## Exercise
Find the line holding "R3: 1.5k (+5V, N8) -> 3k (+5V, N8)" in the entries below. Give it again exactly, along with every line after it up to and including the line holding "U1 pin TRIG: N11 -> N3".

## Entries shown

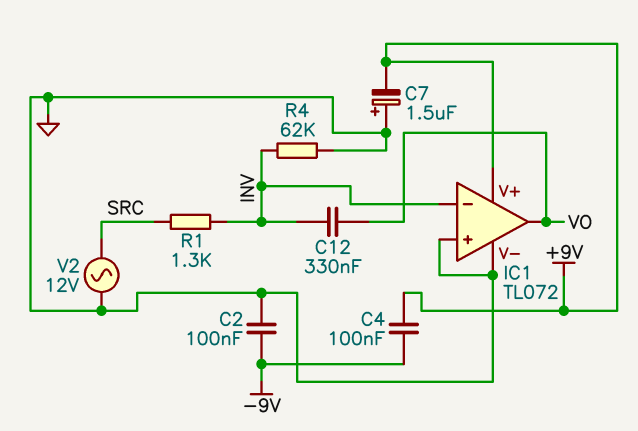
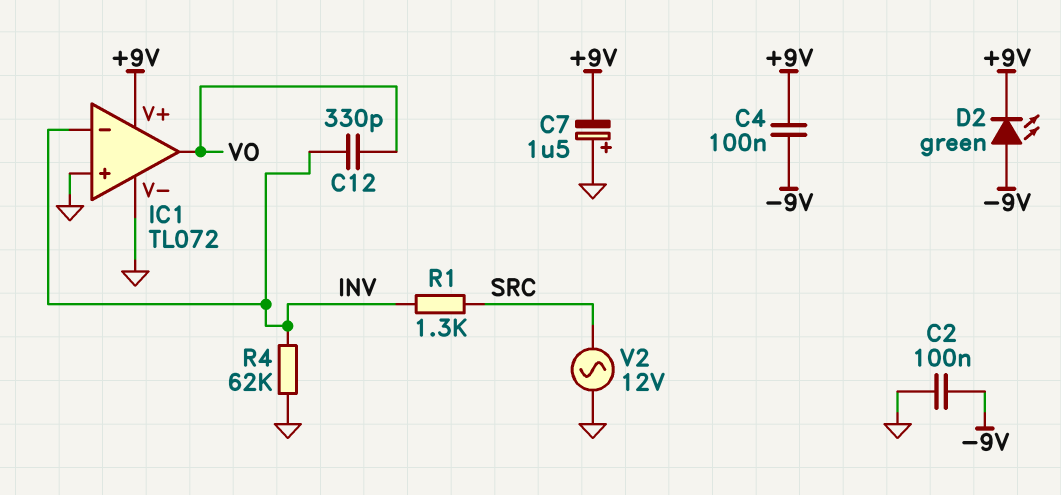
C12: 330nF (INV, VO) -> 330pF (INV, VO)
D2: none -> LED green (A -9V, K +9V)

* * *

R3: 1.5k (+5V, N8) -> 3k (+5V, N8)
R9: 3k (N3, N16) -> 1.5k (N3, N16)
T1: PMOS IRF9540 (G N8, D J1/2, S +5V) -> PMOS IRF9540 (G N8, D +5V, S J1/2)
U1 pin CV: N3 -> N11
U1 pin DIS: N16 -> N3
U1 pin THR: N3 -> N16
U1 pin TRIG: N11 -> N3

## Answer for the task
R3: 1.5k (+5V, N8) -> 3k (+5V, N8)
R9: 3k (N3, N16) -> 1.5k (N3, N16)
T1: PMOS IRF9540 (G N8, D J1/2, S +5V) -> PMOS IRF9540 (G N8, D +5V, S J1/2)
U1 pin CV: N3 -> N11
U1 pin DIS: N16 -> N3
U1 pin THR: N3 -> N16
U1 pin TRIG: N11 -> N3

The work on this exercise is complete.